(Coordinate-based object records)
BEGIN

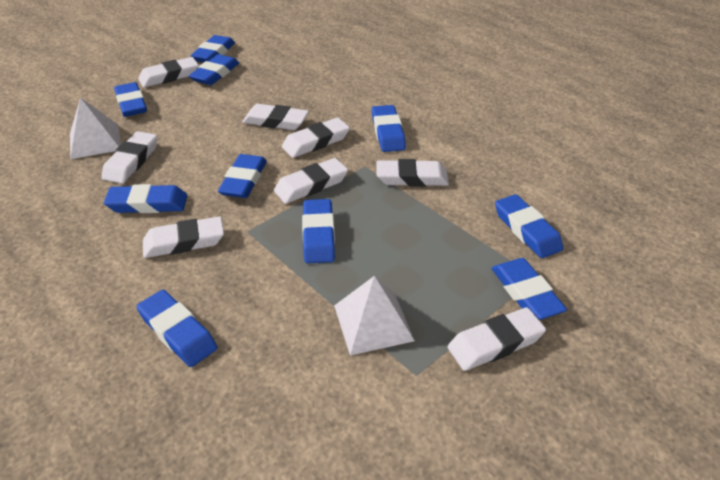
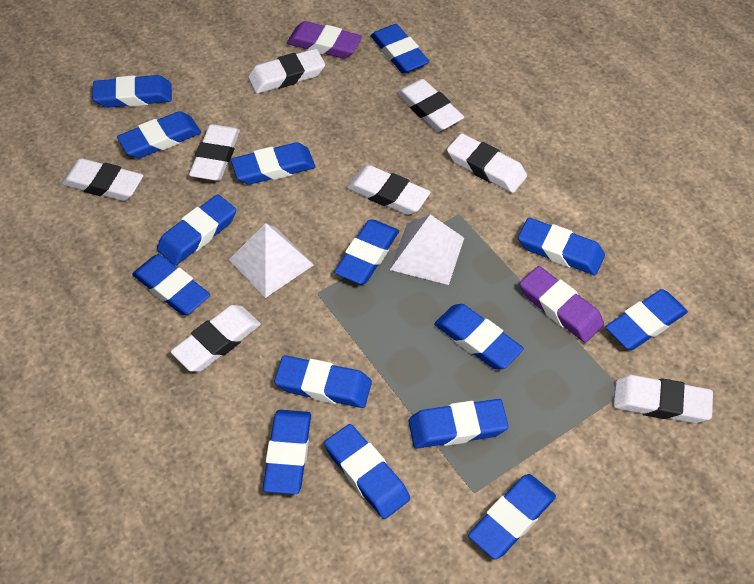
blue eraser: 10 -> 15
purple eraser: 0 -> 2

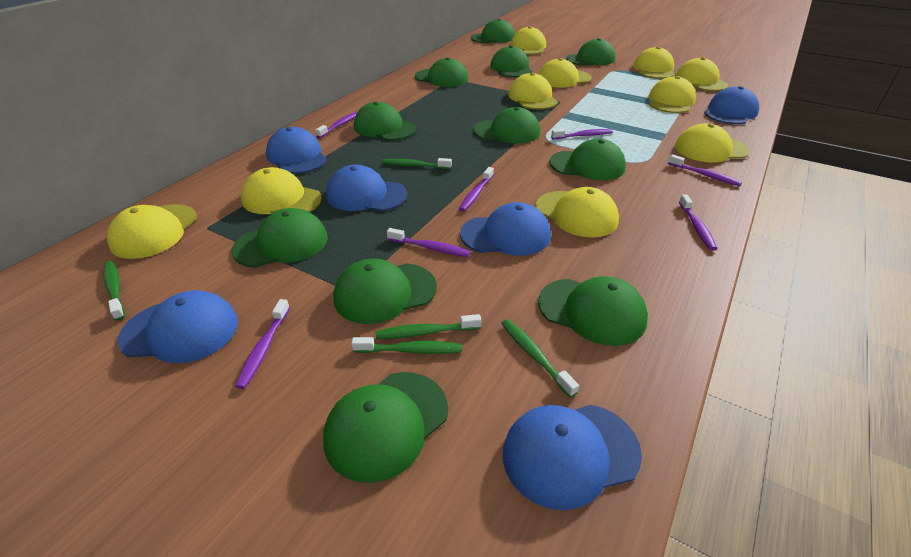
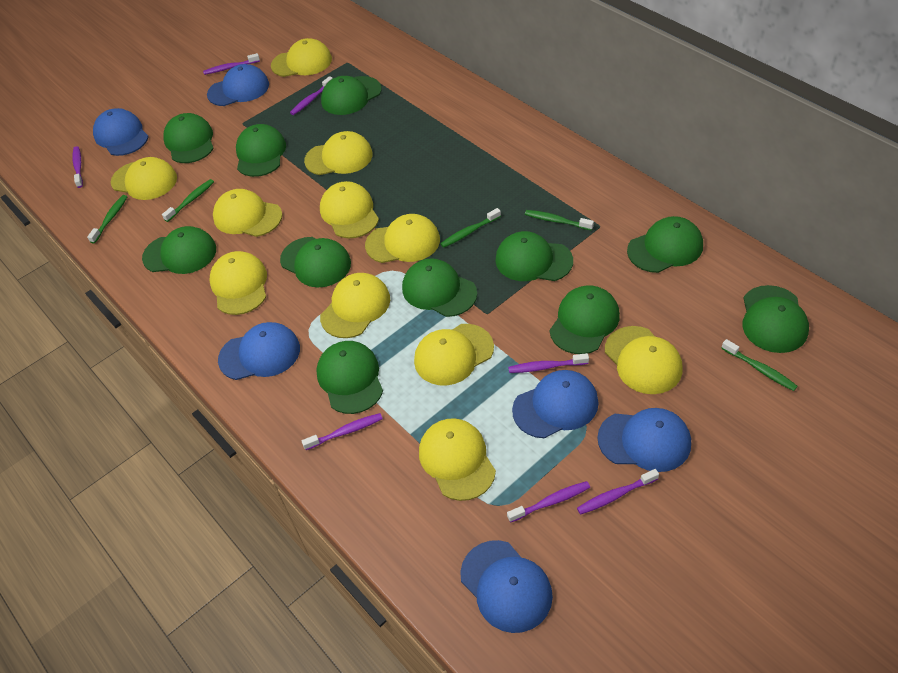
yellow cap: 10 -> 11

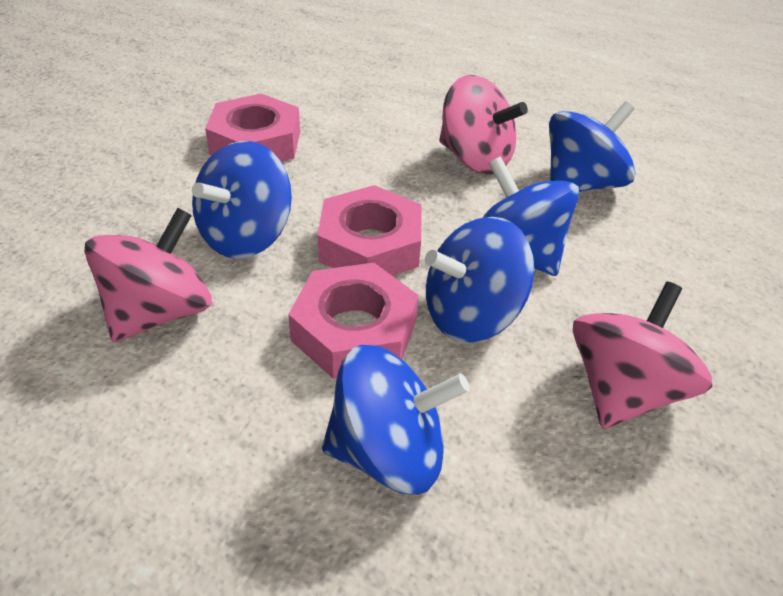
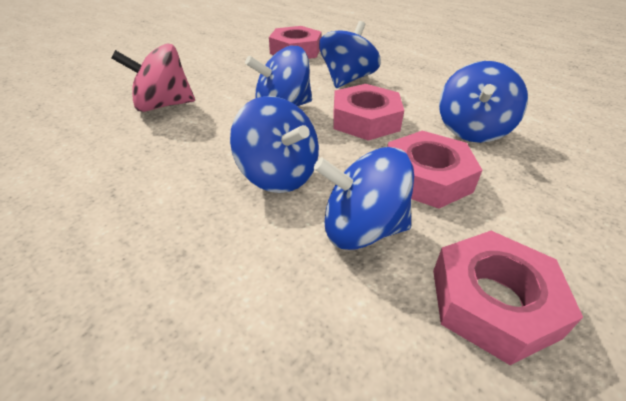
pink nut: 3 -> 4
pink spinning top: 3 -> 1

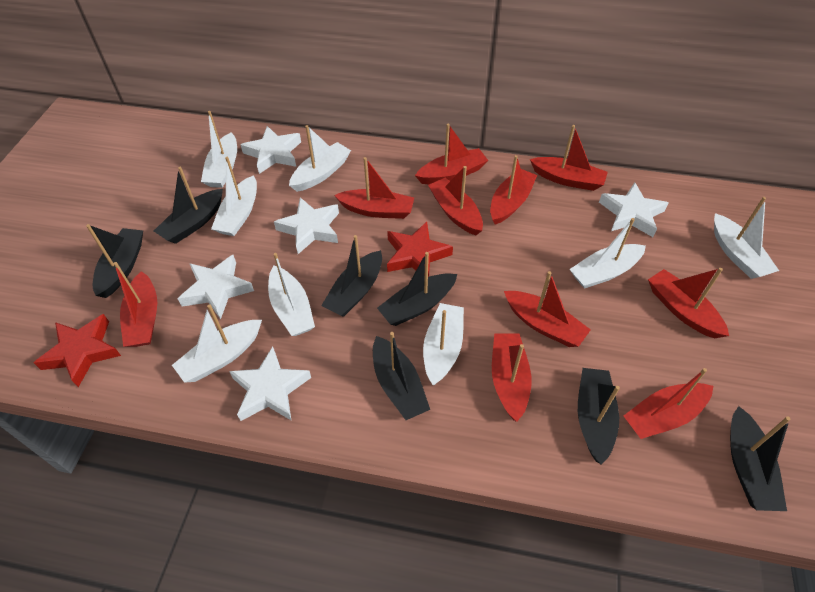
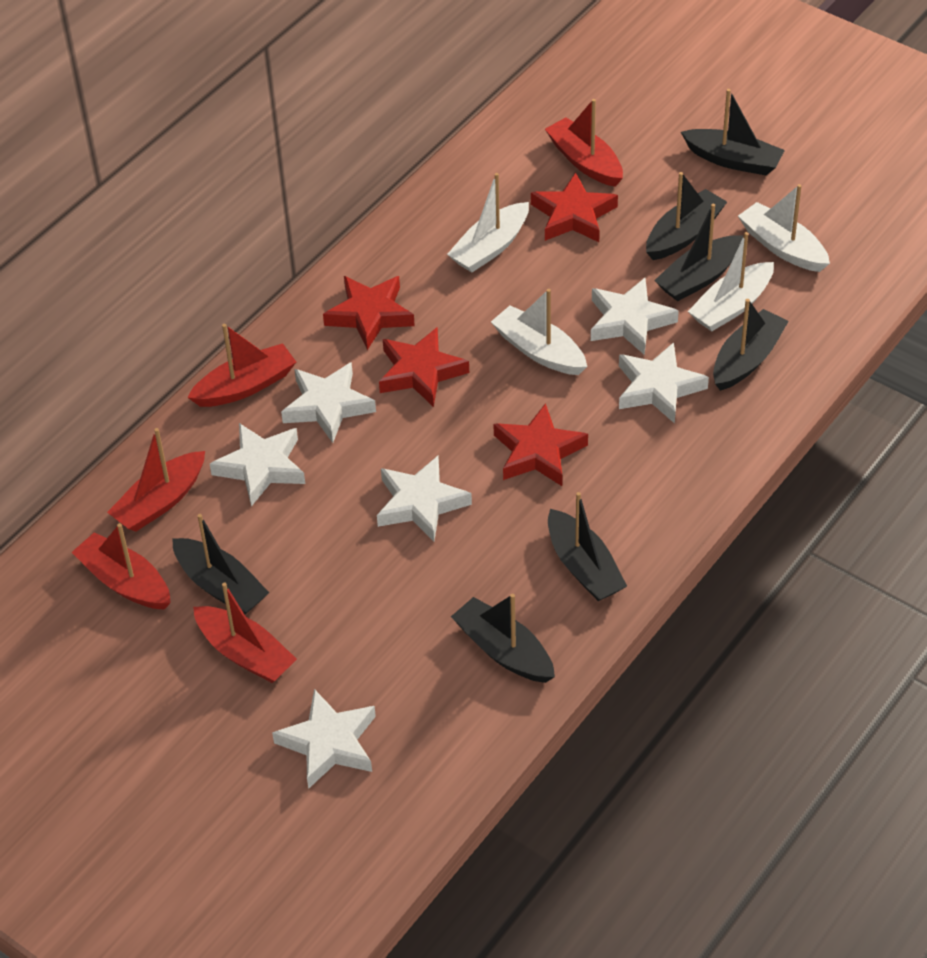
red boat: 10 -> 5
red star: 2 -> 4
white boat: 8 -> 4
white star: 5 -> 6

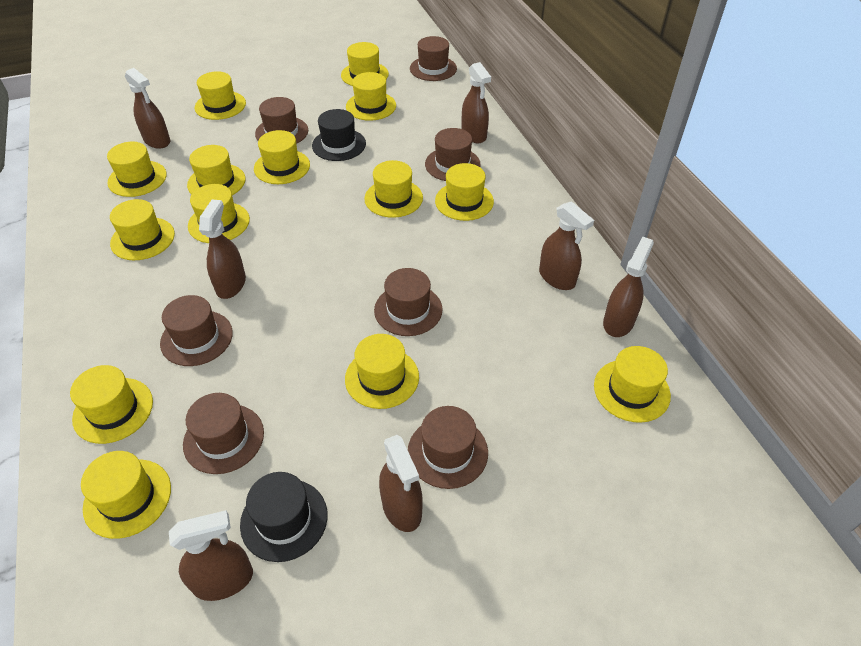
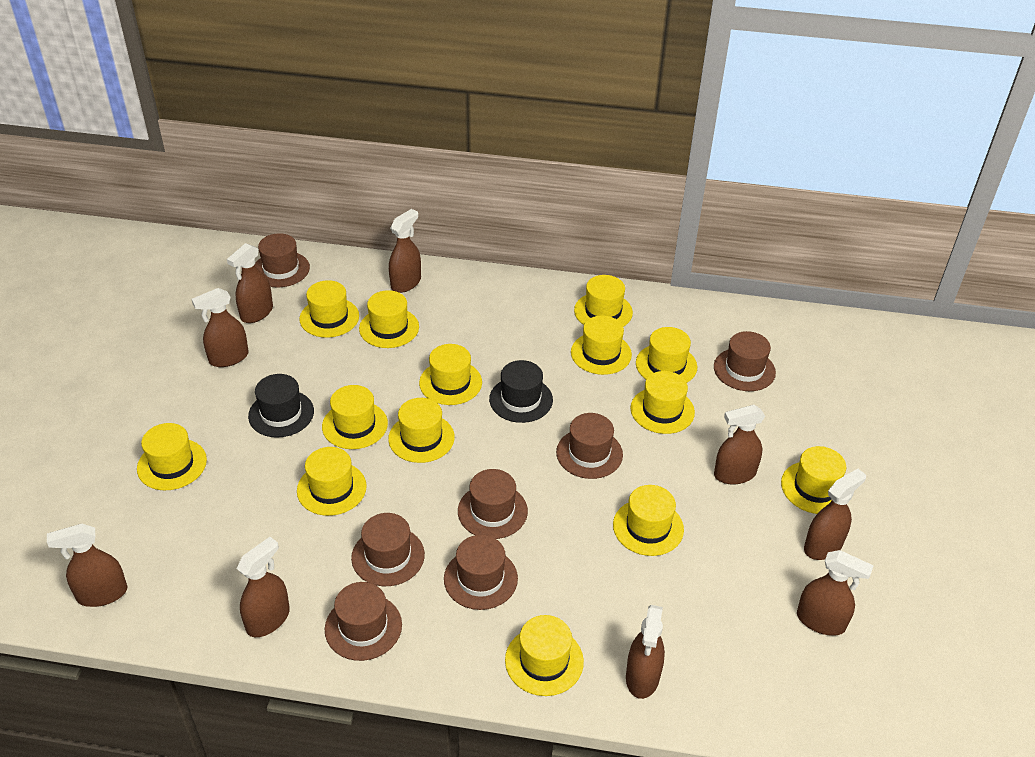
brown spray bottle: 7 -> 9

END

- Work instruction
Only the entries themselves should be output, word for word, with all pictures omitted.

- Solved problem
blue eraser: 10 -> 15
purple eraser: 0 -> 2

yellow cap: 10 -> 11

pink nut: 3 -> 4
pink spinning top: 3 -> 1

red boat: 10 -> 5
red star: 2 -> 4
white boat: 8 -> 4
white star: 5 -> 6

brown spray bottle: 7 -> 9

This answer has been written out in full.